▶ [Task to carry out]: Would you restate each line of the data below word for word, without its pictures?

START Listed entries

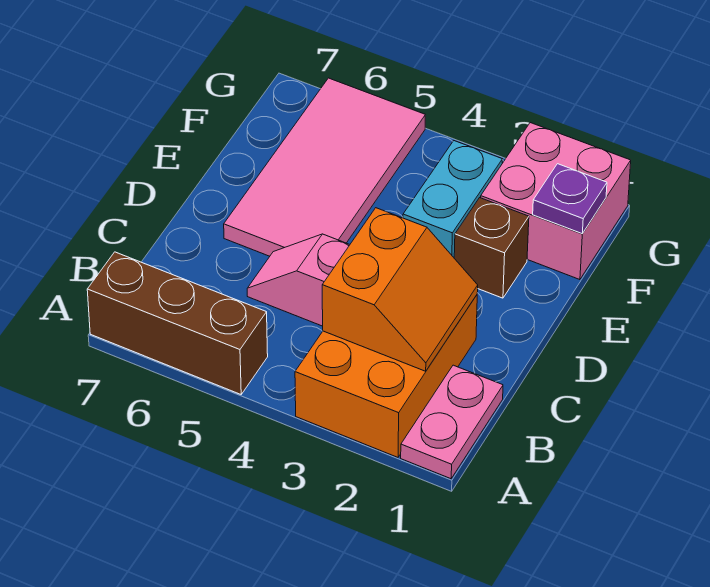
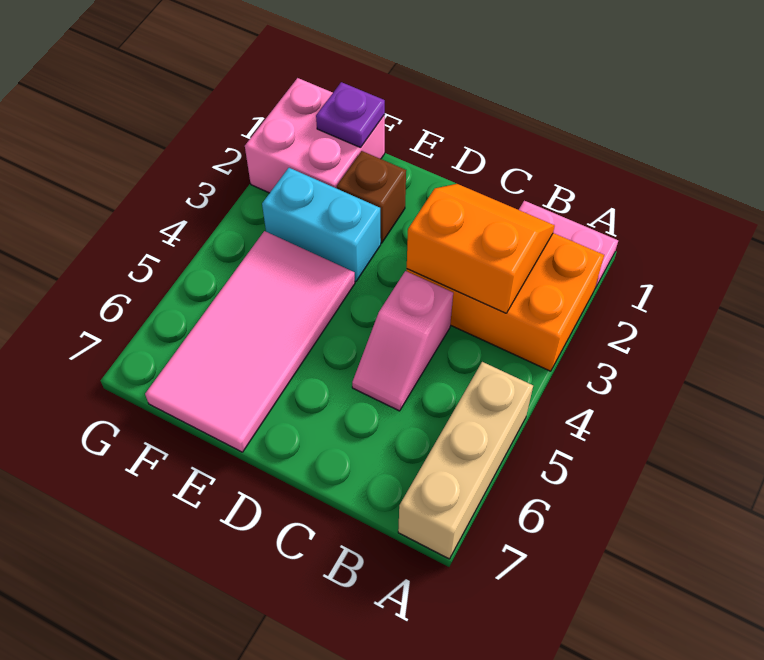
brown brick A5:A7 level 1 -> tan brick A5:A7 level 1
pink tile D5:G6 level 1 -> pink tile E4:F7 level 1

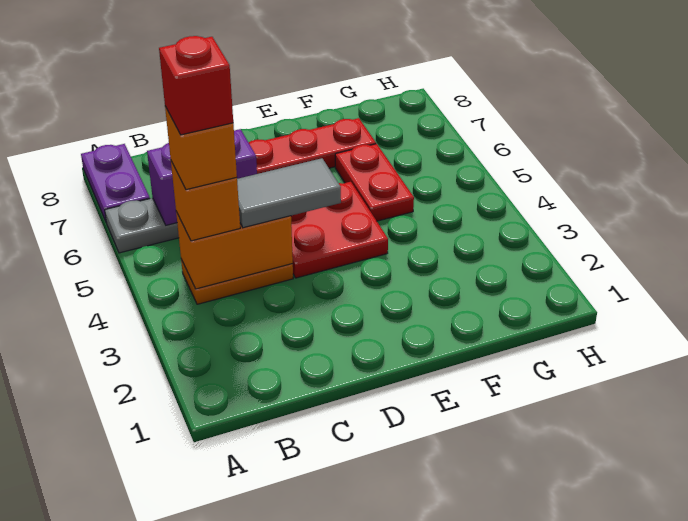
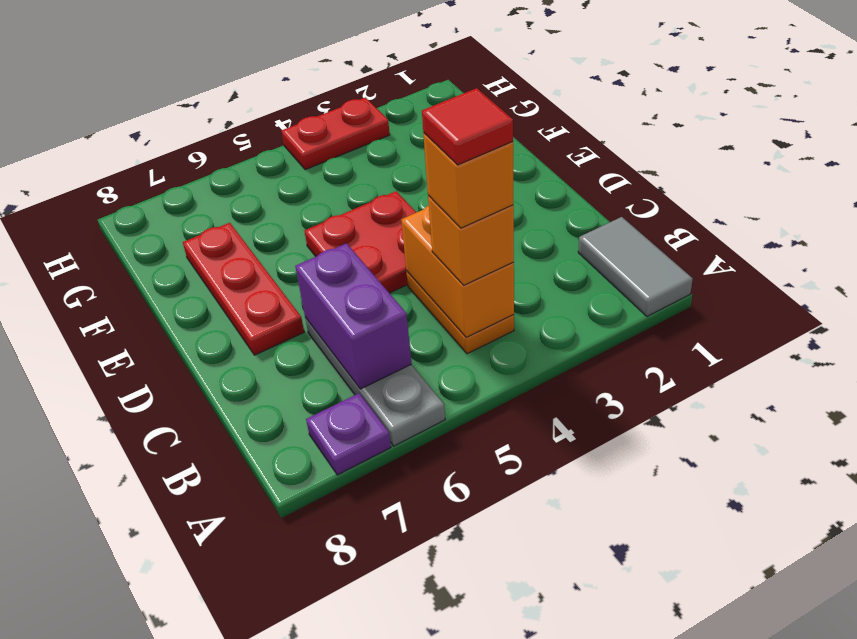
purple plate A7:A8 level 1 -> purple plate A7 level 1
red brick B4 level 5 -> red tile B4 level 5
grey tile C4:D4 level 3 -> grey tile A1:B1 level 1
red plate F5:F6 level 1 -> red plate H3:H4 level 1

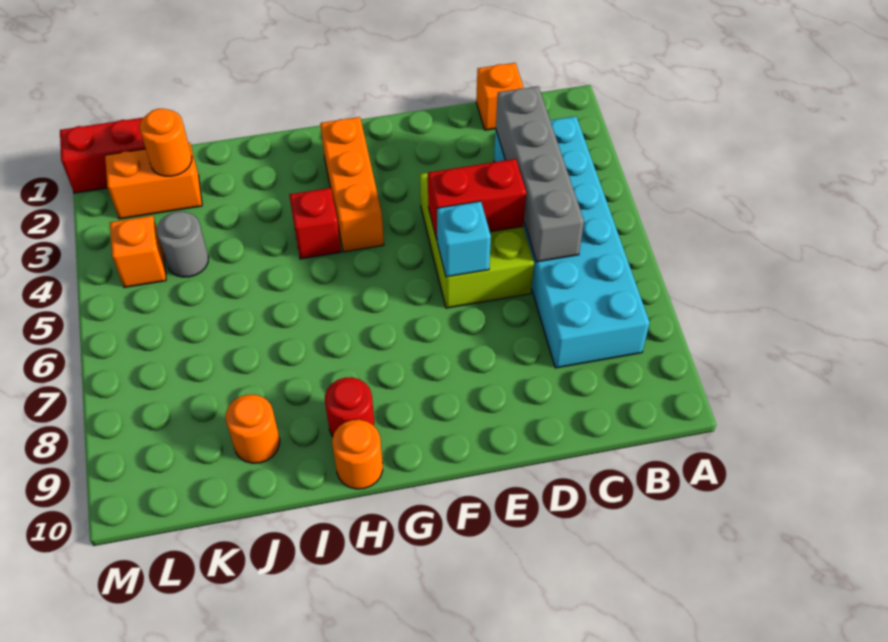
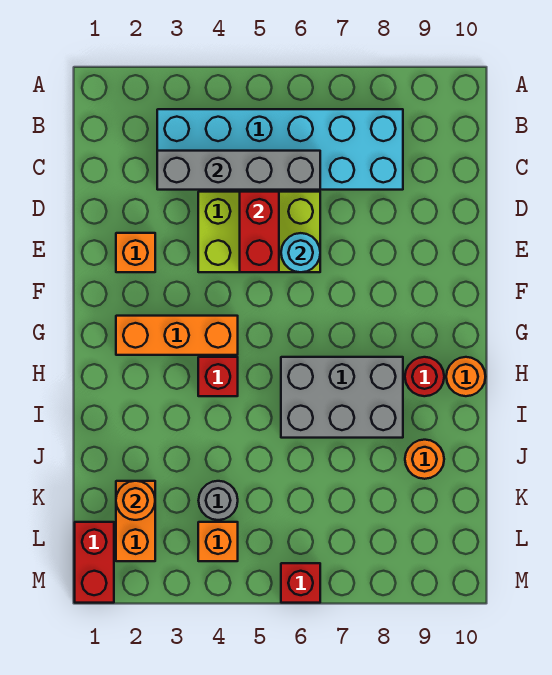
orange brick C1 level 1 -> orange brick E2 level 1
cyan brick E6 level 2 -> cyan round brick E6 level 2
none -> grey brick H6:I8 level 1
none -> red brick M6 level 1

END Listed entries

▶ [Response to the task]:
brown brick A5:A7 level 1 -> tan brick A5:A7 level 1
pink tile D5:G6 level 1 -> pink tile E4:F7 level 1

purple plate A7:A8 level 1 -> purple plate A7 level 1
red brick B4 level 5 -> red tile B4 level 5
grey tile C4:D4 level 3 -> grey tile A1:B1 level 1
red plate F5:F6 level 1 -> red plate H3:H4 level 1

orange brick C1 level 1 -> orange brick E2 level 1
cyan brick E6 level 2 -> cyan round brick E6 level 2
none -> grey brick H6:I8 level 1
none -> red brick M6 level 1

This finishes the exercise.